_Direction_. Set down the material below word for word, keeping every line as it stands.

(Spatial reasoning records)
^^^^^^^^
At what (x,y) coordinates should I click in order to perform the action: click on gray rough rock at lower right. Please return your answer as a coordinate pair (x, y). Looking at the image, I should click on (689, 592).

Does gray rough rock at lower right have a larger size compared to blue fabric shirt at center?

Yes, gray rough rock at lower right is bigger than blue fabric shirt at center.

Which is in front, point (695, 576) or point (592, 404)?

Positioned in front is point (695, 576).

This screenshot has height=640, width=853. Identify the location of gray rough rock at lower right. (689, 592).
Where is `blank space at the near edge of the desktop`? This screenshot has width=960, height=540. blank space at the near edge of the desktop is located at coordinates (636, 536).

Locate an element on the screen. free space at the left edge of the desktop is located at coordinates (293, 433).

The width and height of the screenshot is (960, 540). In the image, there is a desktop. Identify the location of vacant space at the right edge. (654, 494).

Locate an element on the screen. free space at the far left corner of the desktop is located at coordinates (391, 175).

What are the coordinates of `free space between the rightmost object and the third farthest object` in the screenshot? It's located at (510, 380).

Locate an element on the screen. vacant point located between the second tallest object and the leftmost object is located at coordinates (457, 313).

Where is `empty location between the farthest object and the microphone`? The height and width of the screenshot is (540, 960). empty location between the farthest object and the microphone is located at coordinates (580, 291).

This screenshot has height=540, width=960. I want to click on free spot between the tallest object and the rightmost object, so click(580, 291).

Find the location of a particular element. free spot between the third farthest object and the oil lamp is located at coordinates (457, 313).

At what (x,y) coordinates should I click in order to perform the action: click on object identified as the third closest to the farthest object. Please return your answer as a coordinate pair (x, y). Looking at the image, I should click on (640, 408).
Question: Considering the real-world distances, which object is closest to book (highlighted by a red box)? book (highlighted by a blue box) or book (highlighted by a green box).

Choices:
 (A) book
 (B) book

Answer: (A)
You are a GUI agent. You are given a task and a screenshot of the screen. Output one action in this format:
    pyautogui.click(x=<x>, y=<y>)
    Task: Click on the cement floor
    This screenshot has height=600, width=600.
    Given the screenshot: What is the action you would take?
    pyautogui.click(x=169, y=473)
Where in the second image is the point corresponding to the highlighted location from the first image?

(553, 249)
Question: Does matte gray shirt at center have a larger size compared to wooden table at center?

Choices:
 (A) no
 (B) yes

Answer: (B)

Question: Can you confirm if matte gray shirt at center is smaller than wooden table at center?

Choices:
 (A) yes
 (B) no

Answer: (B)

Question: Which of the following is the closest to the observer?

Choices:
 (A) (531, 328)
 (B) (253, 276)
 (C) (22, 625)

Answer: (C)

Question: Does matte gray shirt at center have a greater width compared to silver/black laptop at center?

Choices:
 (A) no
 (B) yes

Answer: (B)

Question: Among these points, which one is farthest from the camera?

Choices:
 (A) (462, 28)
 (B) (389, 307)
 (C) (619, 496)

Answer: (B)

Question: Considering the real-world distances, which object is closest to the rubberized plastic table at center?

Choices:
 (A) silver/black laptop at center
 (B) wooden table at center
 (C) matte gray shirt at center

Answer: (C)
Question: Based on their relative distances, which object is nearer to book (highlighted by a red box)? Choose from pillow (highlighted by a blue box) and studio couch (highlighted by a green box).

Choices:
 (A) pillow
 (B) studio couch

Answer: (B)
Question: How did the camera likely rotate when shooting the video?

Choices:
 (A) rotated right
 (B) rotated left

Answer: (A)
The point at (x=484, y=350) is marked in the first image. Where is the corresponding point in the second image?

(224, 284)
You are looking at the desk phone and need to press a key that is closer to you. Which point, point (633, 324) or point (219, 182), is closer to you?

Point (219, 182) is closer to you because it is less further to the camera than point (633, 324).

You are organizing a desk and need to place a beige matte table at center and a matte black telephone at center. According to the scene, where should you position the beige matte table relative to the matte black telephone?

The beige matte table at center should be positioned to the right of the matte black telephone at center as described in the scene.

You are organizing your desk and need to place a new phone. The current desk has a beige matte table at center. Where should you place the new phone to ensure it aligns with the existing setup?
^^^^^^^^
_Response_.
At what (x,y) coordinates should I click in order to perform the action: click on gray rough rock at lower right. Please return your answer as a coordinate pair (x, y). Looking at the image, I should click on (689, 592).

Does gray rough rock at lower right have a larger size compared to blue fabric shirt at center?

Yes, gray rough rock at lower right is bigger than blue fabric shirt at center.

Which is in front, point (695, 576) or point (592, 404)?

Positioned in front is point (695, 576).

This screenshot has height=640, width=853. Identify the location of gray rough rock at lower right. (689, 592).
Where is `blank space at the near edge of the desktop`? This screenshot has width=960, height=540. blank space at the near edge of the desktop is located at coordinates (636, 536).

Locate an element on the screen. free space at the left edge of the desktop is located at coordinates (293, 433).

The width and height of the screenshot is (960, 540). In the image, there is a desktop. Identify the location of vacant space at the right edge. (654, 494).

Locate an element on the screen. free space at the far left corner of the desktop is located at coordinates (391, 175).

What are the coordinates of `free space between the rightmost object and the third farthest object` in the screenshot? It's located at (510, 380).

Locate an element on the screen. vacant point located between the second tallest object and the leftmost object is located at coordinates (457, 313).

Where is `empty location between the farthest object and the microphone`? The height and width of the screenshot is (540, 960). empty location between the farthest object and the microphone is located at coordinates (580, 291).

This screenshot has height=540, width=960. I want to click on free spot between the tallest object and the rightmost object, so click(580, 291).

Find the location of a particular element. free spot between the third farthest object and the oil lamp is located at coordinates (457, 313).

At what (x,y) coordinates should I click in order to perform the action: click on object identified as the third closest to the farthest object. Please return your answer as a coordinate pair (x, y). Looking at the image, I should click on (640, 408).
Question: Considering the real-world distances, which object is closest to book (highlighted by a red box)? book (highlighted by a blue box) or book (highlighted by a green box).

Choices:
 (A) book
 (B) book

Answer: (A)
You are a GUI agent. You are given a task and a screenshot of the screen. Output one action in this format:
    pyautogui.click(x=<x>, y=<y>)
    Task: Click on the cement floor
    This screenshot has height=600, width=600.
    Given the screenshot: What is the action you would take?
    pyautogui.click(x=169, y=473)
Where in the second image is the point corresponding to the highlighted location from the first image?

(553, 249)
Question: Does matte gray shirt at center have a larger size compared to wooden table at center?

Choices:
 (A) no
 (B) yes

Answer: (B)

Question: Can you confirm if matte gray shirt at center is smaller than wooden table at center?

Choices:
 (A) yes
 (B) no

Answer: (B)

Question: Which of the following is the closest to the observer?

Choices:
 (A) (531, 328)
 (B) (253, 276)
 (C) (22, 625)

Answer: (C)

Question: Does matte gray shirt at center have a greater width compared to silver/black laptop at center?

Choices:
 (A) no
 (B) yes

Answer: (B)

Question: Among these points, which one is farthest from the camera?

Choices:
 (A) (462, 28)
 (B) (389, 307)
 (C) (619, 496)

Answer: (B)

Question: Considering the real-world distances, which object is closest to the rubberized plastic table at center?

Choices:
 (A) silver/black laptop at center
 (B) wooden table at center
 (C) matte gray shirt at center

Answer: (C)
Question: Based on their relative distances, which object is nearer to book (highlighted by a red box)? Choose from pillow (highlighted by a blue box) and studio couch (highlighted by a green box).

Choices:
 (A) pillow
 (B) studio couch

Answer: (B)
Question: How did the camera likely rotate when shooting the video?

Choices:
 (A) rotated right
 (B) rotated left

Answer: (A)
The point at (x=484, y=350) is marked in the first image. Where is the corresponding point in the second image?

(224, 284)
You are looking at the desk phone and need to press a key that is closer to you. Which point, point (633, 324) or point (219, 182), is closer to you?

Point (219, 182) is closer to you because it is less further to the camera than point (633, 324).

You are organizing a desk and need to place a beige matte table at center and a matte black telephone at center. According to the scene, where should you position the beige matte table relative to the matte black telephone?

The beige matte table at center should be positioned to the right of the matte black telephone at center as described in the scene.

You are organizing your desk and need to place a new phone. The current desk has a beige matte table at center. Where should you place the new phone to ensure it aligns with the existing setup?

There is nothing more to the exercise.